[What is needed]
The range to reproduce runs from the line containing "local.png: [930,11,951,38] ->" through the last line of the listing below; give exactly those lines and no others.
START Data
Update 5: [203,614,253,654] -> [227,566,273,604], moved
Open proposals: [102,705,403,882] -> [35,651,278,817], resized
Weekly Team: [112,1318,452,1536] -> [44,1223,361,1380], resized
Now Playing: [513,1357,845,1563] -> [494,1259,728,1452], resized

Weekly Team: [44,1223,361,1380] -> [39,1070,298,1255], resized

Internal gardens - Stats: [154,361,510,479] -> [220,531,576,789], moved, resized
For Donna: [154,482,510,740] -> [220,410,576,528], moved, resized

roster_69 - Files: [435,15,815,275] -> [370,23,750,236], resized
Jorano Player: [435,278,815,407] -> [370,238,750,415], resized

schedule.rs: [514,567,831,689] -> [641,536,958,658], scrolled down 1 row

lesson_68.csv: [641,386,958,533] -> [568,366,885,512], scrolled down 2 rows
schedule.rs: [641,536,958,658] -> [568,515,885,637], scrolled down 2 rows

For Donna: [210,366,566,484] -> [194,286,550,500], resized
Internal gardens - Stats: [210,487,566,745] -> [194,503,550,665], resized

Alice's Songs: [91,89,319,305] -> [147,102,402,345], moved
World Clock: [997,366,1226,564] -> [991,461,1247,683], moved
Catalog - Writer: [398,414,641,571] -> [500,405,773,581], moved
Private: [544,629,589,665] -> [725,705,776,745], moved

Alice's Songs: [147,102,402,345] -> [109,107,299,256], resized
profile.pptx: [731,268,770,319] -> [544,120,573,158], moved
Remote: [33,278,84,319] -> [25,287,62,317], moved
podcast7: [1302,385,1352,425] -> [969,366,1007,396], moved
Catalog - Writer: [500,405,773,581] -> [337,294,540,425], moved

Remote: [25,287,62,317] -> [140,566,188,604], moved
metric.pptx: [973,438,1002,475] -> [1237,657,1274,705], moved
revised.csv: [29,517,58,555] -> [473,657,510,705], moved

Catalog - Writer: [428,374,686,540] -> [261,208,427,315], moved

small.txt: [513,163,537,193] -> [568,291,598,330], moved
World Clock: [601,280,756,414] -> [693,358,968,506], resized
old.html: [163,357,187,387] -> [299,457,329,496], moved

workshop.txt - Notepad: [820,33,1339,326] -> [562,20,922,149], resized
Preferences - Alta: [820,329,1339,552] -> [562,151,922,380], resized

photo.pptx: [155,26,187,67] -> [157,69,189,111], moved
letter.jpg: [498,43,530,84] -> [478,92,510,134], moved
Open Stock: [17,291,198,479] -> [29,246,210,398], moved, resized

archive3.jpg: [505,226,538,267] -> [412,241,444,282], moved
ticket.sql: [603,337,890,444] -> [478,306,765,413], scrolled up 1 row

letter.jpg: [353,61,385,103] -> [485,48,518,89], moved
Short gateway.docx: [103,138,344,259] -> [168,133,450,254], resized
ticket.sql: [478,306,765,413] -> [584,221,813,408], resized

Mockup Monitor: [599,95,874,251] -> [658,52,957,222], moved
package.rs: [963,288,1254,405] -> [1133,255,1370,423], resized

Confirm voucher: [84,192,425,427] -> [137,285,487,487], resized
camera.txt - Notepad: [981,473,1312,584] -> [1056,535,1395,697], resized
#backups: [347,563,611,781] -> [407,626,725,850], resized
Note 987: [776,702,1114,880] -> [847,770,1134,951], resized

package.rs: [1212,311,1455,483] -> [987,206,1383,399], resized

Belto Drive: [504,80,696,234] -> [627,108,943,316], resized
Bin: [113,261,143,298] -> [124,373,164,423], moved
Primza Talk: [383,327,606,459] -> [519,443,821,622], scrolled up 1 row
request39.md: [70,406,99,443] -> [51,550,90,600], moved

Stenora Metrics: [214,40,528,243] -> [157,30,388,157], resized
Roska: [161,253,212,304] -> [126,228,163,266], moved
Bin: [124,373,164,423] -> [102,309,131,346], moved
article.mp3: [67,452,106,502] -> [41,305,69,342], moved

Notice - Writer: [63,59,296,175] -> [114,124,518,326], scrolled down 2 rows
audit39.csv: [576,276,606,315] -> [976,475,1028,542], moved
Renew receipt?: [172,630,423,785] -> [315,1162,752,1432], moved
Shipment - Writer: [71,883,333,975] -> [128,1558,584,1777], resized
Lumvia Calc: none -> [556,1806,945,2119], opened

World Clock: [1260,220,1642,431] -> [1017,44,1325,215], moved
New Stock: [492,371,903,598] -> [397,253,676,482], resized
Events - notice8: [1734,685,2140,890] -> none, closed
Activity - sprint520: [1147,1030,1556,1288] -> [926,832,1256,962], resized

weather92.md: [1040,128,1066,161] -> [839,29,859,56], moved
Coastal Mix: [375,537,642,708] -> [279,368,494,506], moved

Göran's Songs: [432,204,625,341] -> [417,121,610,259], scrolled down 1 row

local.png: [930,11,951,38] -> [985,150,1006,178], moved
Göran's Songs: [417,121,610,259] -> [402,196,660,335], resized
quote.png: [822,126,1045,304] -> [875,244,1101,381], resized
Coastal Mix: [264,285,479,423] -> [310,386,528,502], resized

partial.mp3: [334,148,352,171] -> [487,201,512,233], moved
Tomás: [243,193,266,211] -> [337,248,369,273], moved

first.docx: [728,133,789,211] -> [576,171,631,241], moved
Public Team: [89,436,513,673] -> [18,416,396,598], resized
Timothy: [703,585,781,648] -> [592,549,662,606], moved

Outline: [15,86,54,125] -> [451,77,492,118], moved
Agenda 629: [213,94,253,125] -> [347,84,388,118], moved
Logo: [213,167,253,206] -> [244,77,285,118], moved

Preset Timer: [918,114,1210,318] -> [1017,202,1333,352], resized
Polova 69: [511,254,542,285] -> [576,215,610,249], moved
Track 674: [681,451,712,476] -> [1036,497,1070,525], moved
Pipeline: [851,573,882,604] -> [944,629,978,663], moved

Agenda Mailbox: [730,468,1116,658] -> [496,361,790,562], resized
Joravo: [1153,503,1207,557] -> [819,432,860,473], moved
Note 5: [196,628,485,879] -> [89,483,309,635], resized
END Data
[Answer area]
local.png: [930,11,951,38] -> [985,150,1006,178], moved
Göran's Songs: [417,121,610,259] -> [402,196,660,335], resized
quote.png: [822,126,1045,304] -> [875,244,1101,381], resized
Coastal Mix: [264,285,479,423] -> [310,386,528,502], resized

partial.mp3: [334,148,352,171] -> [487,201,512,233], moved
Tomás: [243,193,266,211] -> [337,248,369,273], moved

first.docx: [728,133,789,211] -> [576,171,631,241], moved
Public Team: [89,436,513,673] -> [18,416,396,598], resized
Timothy: [703,585,781,648] -> [592,549,662,606], moved

Outline: [15,86,54,125] -> [451,77,492,118], moved
Agenda 629: [213,94,253,125] -> [347,84,388,118], moved
Logo: [213,167,253,206] -> [244,77,285,118], moved

Preset Timer: [918,114,1210,318] -> [1017,202,1333,352], resized
Polova 69: [511,254,542,285] -> [576,215,610,249], moved
Track 674: [681,451,712,476] -> [1036,497,1070,525], moved
Pipeline: [851,573,882,604] -> [944,629,978,663], moved

Agenda Mailbox: [730,468,1116,658] -> [496,361,790,562], resized
Joravo: [1153,503,1207,557] -> [819,432,860,473], moved
Note 5: [196,628,485,879] -> [89,483,309,635], resized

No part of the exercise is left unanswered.